▸ **The request**:
Copy the data below, changing every "hexagon" to "octagon" and leaving everything else as is. Omit the pictures.

------ Exercise input ------

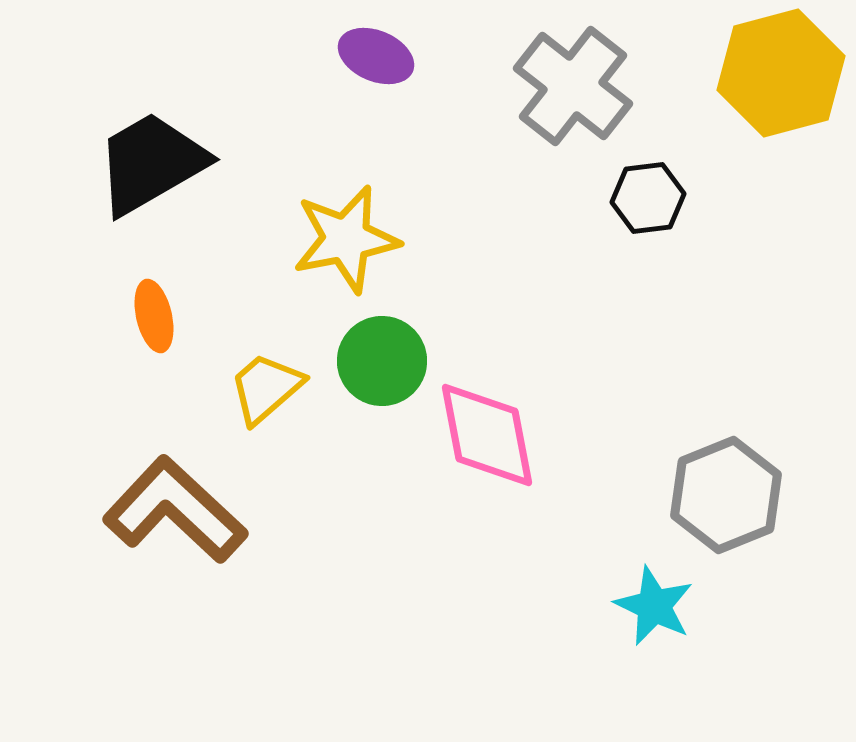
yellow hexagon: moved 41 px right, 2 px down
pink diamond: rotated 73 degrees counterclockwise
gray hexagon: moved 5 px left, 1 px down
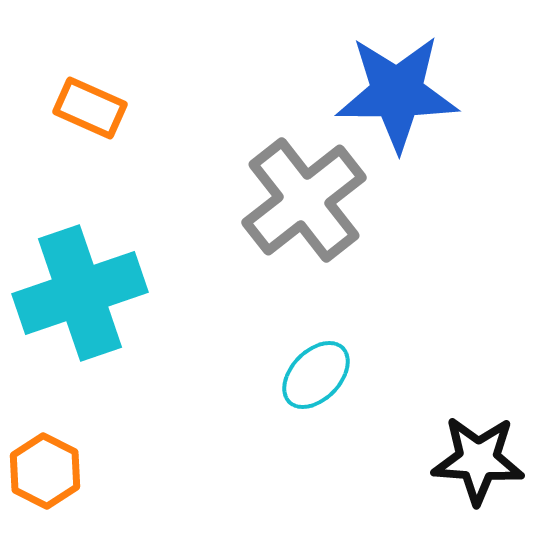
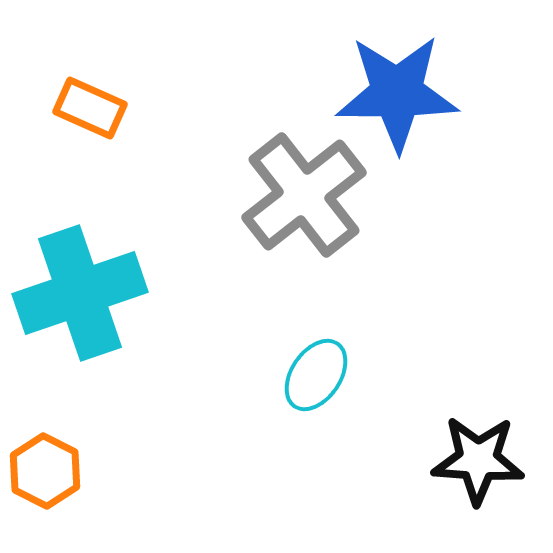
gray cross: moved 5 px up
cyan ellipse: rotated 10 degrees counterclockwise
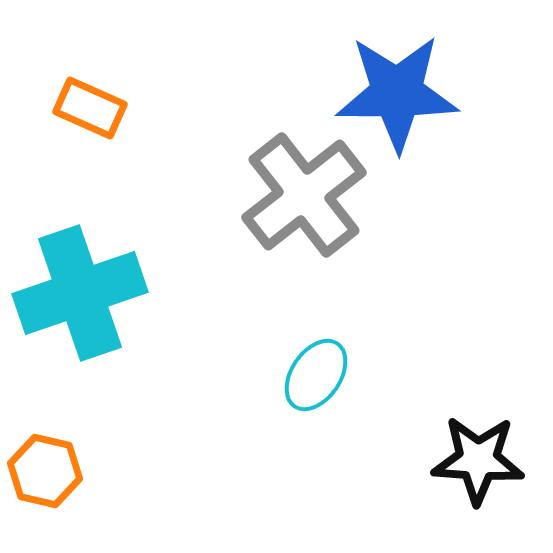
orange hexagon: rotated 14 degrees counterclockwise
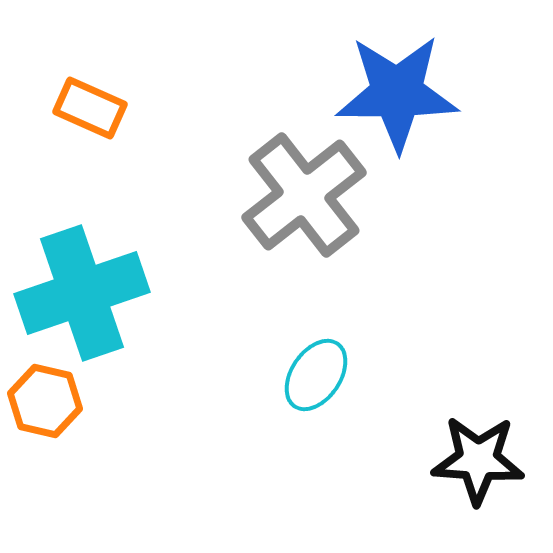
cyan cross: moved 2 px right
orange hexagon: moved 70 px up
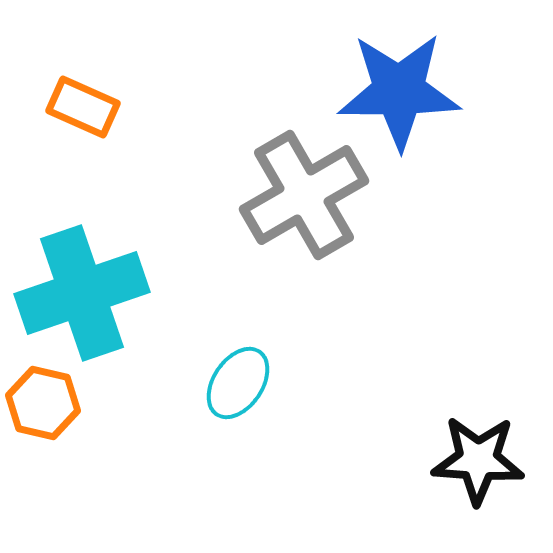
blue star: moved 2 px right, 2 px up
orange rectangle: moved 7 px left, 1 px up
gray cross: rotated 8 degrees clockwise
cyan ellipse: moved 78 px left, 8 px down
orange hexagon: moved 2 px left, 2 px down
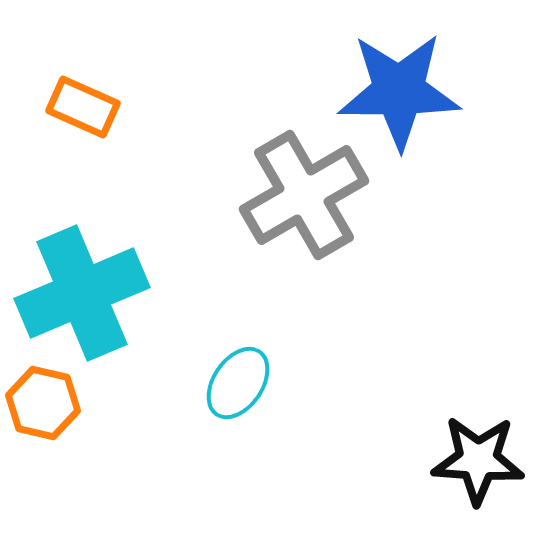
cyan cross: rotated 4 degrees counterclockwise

------

▸ **Complete response**:
yellow octagon: moved 41 px right, 2 px down
pink diamond: rotated 73 degrees counterclockwise
gray octagon: moved 5 px left, 1 px down
gray cross: moved 5 px up
cyan ellipse: rotated 10 degrees counterclockwise
orange octagon: rotated 14 degrees counterclockwise
cyan cross: moved 2 px right
orange octagon: moved 70 px up
blue star: moved 2 px right, 2 px up
orange rectangle: moved 7 px left, 1 px up
gray cross: rotated 8 degrees clockwise
cyan ellipse: moved 78 px left, 8 px down
orange octagon: moved 2 px left, 2 px down
cyan cross: rotated 4 degrees counterclockwise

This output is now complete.